=== Section Start ===

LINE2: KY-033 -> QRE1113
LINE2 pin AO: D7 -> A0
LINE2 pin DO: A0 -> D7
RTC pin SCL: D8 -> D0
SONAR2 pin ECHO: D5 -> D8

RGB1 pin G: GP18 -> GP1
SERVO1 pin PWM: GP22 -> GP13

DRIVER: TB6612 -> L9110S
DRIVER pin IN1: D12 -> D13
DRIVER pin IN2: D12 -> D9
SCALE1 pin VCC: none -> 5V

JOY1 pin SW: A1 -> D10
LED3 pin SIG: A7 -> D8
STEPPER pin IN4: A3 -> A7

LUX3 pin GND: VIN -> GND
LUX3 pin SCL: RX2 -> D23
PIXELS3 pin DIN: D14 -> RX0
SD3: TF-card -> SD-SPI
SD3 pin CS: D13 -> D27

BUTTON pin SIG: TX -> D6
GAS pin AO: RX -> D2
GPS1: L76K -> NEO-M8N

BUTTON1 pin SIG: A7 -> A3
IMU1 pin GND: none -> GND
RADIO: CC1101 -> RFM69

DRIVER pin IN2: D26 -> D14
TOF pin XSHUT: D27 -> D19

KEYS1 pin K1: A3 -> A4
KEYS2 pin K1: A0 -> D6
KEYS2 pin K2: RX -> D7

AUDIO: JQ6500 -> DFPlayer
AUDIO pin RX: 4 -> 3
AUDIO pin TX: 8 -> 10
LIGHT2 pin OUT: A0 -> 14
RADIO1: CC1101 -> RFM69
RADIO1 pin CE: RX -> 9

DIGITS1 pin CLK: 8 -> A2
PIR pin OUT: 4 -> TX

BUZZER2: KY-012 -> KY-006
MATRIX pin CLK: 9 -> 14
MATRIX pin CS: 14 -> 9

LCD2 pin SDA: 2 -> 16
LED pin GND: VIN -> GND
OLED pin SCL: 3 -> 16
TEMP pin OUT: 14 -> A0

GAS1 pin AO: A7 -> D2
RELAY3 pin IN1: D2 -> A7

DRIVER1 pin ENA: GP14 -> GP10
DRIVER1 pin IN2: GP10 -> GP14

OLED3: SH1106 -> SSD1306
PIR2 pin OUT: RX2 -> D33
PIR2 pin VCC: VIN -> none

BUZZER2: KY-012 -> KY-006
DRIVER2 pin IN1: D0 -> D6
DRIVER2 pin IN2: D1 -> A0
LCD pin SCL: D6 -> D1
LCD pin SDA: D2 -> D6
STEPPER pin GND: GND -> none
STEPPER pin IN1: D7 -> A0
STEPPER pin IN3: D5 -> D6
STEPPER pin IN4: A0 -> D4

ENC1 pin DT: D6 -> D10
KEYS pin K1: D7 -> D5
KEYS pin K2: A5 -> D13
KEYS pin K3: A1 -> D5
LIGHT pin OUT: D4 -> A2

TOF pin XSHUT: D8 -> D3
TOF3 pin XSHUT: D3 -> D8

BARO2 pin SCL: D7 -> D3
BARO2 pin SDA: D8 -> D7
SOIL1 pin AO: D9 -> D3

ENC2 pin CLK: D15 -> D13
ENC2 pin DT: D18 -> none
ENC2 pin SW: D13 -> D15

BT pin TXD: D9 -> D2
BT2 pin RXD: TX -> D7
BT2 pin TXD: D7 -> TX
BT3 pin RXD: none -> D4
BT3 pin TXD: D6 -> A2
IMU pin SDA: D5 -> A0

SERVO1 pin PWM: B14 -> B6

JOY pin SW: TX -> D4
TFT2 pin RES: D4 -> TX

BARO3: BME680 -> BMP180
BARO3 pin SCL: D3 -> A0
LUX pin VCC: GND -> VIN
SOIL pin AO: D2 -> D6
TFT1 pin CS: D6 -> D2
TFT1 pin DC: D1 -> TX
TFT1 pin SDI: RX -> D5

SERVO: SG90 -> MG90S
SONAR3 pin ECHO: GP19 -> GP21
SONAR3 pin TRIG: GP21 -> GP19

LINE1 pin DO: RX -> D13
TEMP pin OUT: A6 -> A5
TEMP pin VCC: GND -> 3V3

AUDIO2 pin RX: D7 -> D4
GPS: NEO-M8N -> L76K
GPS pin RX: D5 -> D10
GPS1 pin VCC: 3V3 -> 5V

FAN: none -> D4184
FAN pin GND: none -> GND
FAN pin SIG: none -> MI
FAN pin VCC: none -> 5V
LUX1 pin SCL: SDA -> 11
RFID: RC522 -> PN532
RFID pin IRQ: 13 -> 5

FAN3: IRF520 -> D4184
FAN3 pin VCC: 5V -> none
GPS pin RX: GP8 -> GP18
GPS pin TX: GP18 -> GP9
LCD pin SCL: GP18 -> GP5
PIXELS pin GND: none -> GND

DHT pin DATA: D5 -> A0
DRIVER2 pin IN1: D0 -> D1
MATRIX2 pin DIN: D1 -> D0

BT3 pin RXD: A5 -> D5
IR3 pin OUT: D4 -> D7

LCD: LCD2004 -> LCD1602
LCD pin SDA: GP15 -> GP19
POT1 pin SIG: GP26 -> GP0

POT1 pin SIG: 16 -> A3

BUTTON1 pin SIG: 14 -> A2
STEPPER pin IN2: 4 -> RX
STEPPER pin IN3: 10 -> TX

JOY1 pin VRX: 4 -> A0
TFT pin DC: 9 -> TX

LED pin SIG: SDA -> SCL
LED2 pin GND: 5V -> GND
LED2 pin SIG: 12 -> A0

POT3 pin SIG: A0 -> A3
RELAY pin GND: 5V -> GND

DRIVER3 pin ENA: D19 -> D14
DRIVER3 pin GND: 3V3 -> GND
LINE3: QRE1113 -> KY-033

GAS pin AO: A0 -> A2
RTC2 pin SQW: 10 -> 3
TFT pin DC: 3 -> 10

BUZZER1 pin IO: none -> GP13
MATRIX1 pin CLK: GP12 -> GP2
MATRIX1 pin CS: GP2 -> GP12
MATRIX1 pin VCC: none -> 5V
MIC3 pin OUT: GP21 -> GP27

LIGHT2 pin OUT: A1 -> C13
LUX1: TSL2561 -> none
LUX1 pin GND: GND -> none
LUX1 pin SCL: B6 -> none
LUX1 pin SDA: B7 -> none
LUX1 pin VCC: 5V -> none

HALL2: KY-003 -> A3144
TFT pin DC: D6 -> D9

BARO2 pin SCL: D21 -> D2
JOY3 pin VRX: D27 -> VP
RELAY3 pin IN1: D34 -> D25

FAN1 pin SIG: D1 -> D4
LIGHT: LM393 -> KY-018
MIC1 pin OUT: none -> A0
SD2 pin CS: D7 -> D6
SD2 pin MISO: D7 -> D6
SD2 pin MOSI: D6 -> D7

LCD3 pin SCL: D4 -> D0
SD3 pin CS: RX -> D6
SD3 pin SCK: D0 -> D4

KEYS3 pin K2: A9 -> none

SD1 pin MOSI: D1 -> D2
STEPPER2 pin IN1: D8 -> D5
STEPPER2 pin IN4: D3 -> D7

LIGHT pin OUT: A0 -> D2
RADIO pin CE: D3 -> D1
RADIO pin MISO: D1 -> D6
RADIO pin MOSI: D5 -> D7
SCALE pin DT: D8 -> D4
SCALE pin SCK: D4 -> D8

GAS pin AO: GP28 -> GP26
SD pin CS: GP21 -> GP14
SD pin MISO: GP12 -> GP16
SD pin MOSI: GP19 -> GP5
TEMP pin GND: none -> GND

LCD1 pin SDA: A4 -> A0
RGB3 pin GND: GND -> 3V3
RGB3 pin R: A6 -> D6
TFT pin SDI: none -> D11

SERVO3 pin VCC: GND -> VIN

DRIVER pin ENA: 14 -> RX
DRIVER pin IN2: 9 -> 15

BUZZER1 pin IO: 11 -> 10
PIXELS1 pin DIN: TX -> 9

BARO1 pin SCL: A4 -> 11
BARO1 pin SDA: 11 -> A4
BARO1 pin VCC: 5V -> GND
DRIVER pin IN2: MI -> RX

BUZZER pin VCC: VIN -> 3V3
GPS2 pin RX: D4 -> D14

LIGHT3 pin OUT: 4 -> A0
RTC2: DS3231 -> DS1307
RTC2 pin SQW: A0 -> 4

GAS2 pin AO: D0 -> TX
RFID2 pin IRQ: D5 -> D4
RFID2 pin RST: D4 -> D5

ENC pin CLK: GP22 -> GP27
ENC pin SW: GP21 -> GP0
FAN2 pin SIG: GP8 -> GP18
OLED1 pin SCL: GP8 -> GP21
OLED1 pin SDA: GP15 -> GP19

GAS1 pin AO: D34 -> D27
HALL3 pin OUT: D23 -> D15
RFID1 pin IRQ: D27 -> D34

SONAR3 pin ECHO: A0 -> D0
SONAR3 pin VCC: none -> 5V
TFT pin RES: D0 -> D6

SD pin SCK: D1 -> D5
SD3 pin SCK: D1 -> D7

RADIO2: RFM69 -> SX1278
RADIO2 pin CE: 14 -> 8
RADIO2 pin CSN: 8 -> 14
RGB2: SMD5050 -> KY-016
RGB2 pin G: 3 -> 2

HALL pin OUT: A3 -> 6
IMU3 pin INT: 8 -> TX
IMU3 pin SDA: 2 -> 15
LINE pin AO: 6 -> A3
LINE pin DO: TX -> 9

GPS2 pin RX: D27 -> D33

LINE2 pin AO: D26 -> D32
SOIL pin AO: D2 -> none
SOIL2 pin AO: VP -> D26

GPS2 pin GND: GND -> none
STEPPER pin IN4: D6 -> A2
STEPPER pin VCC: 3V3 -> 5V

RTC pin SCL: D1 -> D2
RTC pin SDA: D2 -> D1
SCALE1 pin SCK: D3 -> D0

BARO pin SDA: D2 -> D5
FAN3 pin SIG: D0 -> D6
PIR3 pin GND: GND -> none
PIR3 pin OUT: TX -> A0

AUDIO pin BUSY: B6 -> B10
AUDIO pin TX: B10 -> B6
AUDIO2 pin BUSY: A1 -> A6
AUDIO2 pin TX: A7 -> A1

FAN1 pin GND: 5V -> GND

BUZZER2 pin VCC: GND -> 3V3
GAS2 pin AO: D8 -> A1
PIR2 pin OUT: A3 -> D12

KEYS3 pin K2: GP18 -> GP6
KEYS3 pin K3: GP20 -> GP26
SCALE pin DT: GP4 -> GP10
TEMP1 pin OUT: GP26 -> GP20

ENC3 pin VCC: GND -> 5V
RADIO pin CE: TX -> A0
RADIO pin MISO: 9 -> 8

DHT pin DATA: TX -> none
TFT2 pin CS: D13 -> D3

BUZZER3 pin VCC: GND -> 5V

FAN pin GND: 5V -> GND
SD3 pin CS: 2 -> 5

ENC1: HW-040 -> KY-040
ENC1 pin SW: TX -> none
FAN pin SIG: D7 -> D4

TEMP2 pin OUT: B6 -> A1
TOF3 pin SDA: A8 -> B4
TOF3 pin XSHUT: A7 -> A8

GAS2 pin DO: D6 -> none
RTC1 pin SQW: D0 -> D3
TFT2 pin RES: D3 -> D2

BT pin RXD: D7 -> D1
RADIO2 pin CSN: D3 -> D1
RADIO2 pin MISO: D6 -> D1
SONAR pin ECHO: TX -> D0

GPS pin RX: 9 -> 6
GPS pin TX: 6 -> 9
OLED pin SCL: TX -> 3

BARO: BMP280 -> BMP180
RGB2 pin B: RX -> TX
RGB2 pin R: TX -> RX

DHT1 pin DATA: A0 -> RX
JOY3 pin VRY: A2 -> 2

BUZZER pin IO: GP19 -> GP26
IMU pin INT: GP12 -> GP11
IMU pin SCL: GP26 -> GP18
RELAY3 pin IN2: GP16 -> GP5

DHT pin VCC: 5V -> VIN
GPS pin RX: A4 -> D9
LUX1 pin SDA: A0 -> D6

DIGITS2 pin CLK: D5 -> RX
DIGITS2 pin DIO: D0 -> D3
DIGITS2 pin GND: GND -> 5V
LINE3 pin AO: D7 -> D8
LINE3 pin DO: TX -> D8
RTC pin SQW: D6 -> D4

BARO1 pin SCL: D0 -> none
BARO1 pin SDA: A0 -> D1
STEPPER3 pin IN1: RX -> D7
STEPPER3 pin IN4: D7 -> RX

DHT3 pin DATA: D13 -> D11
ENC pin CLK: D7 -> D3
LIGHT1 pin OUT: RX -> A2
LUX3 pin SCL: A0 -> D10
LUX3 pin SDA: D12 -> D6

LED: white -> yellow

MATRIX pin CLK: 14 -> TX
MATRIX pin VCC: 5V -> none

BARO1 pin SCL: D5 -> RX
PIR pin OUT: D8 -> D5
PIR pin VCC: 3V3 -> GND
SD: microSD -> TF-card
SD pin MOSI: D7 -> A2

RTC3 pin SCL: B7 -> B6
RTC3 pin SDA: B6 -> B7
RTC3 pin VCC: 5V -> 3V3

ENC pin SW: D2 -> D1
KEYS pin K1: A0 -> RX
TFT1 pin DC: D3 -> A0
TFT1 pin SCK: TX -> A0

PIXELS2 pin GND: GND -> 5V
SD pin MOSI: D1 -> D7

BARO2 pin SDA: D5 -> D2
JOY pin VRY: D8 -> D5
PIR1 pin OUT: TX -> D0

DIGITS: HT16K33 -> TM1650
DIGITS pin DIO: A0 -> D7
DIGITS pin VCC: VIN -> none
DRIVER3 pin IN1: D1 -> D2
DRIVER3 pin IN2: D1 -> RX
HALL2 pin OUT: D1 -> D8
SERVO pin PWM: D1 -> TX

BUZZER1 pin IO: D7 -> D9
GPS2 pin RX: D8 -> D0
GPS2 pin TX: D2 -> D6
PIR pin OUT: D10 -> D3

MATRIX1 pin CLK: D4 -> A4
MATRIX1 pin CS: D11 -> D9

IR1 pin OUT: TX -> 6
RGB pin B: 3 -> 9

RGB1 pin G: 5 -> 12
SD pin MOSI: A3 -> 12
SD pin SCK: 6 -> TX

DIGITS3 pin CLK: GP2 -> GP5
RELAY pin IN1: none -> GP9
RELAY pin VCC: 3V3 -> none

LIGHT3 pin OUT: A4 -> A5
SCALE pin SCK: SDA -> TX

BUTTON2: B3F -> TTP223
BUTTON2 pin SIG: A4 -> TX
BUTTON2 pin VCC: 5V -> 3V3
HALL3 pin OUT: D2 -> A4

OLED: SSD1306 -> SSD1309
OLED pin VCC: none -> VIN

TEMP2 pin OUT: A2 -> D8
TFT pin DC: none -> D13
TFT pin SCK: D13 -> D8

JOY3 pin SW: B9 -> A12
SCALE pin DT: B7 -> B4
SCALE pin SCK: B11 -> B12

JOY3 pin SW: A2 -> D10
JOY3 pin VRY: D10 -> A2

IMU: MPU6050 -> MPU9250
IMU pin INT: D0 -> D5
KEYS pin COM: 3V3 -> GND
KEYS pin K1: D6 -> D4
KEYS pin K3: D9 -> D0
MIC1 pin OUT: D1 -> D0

=== Section End ===

Print the material above verbatim, first line through the line containing "SOIL1 pin AO: D9 -> D3", both included.

LINE2: KY-033 -> QRE1113
LINE2 pin AO: D7 -> A0
LINE2 pin DO: A0 -> D7
RTC pin SCL: D8 -> D0
SONAR2 pin ECHO: D5 -> D8

RGB1 pin G: GP18 -> GP1
SERVO1 pin PWM: GP22 -> GP13

DRIVER: TB6612 -> L9110S
DRIVER pin IN1: D12 -> D13
DRIVER pin IN2: D12 -> D9
SCALE1 pin VCC: none -> 5V

JOY1 pin SW: A1 -> D10
LED3 pin SIG: A7 -> D8
STEPPER pin IN4: A3 -> A7

LUX3 pin GND: VIN -> GND
LUX3 pin SCL: RX2 -> D23
PIXELS3 pin DIN: D14 -> RX0
SD3: TF-card -> SD-SPI
SD3 pin CS: D13 -> D27

BUTTON pin SIG: TX -> D6
GAS pin AO: RX -> D2
GPS1: L76K -> NEO-M8N

BUTTON1 pin SIG: A7 -> A3
IMU1 pin GND: none -> GND
RADIO: CC1101 -> RFM69

DRIVER pin IN2: D26 -> D14
TOF pin XSHUT: D27 -> D19

KEYS1 pin K1: A3 -> A4
KEYS2 pin K1: A0 -> D6
KEYS2 pin K2: RX -> D7

AUDIO: JQ6500 -> DFPlayer
AUDIO pin RX: 4 -> 3
AUDIO pin TX: 8 -> 10
LIGHT2 pin OUT: A0 -> 14
RADIO1: CC1101 -> RFM69
RADIO1 pin CE: RX -> 9

DIGITS1 pin CLK: 8 -> A2
PIR pin OUT: 4 -> TX

BUZZER2: KY-012 -> KY-006
MATRIX pin CLK: 9 -> 14
MATRIX pin CS: 14 -> 9

LCD2 pin SDA: 2 -> 16
LED pin GND: VIN -> GND
OLED pin SCL: 3 -> 16
TEMP pin OUT: 14 -> A0

GAS1 pin AO: A7 -> D2
RELAY3 pin IN1: D2 -> A7

DRIVER1 pin ENA: GP14 -> GP10
DRIVER1 pin IN2: GP10 -> GP14

OLED3: SH1106 -> SSD1306
PIR2 pin OUT: RX2 -> D33
PIR2 pin VCC: VIN -> none

BUZZER2: KY-012 -> KY-006
DRIVER2 pin IN1: D0 -> D6
DRIVER2 pin IN2: D1 -> A0
LCD pin SCL: D6 -> D1
LCD pin SDA: D2 -> D6
STEPPER pin GND: GND -> none
STEPPER pin IN1: D7 -> A0
STEPPER pin IN3: D5 -> D6
STEPPER pin IN4: A0 -> D4

ENC1 pin DT: D6 -> D10
KEYS pin K1: D7 -> D5
KEYS pin K2: A5 -> D13
KEYS pin K3: A1 -> D5
LIGHT pin OUT: D4 -> A2

TOF pin XSHUT: D8 -> D3
TOF3 pin XSHUT: D3 -> D8

BARO2 pin SCL: D7 -> D3
BARO2 pin SDA: D8 -> D7
SOIL1 pin AO: D9 -> D3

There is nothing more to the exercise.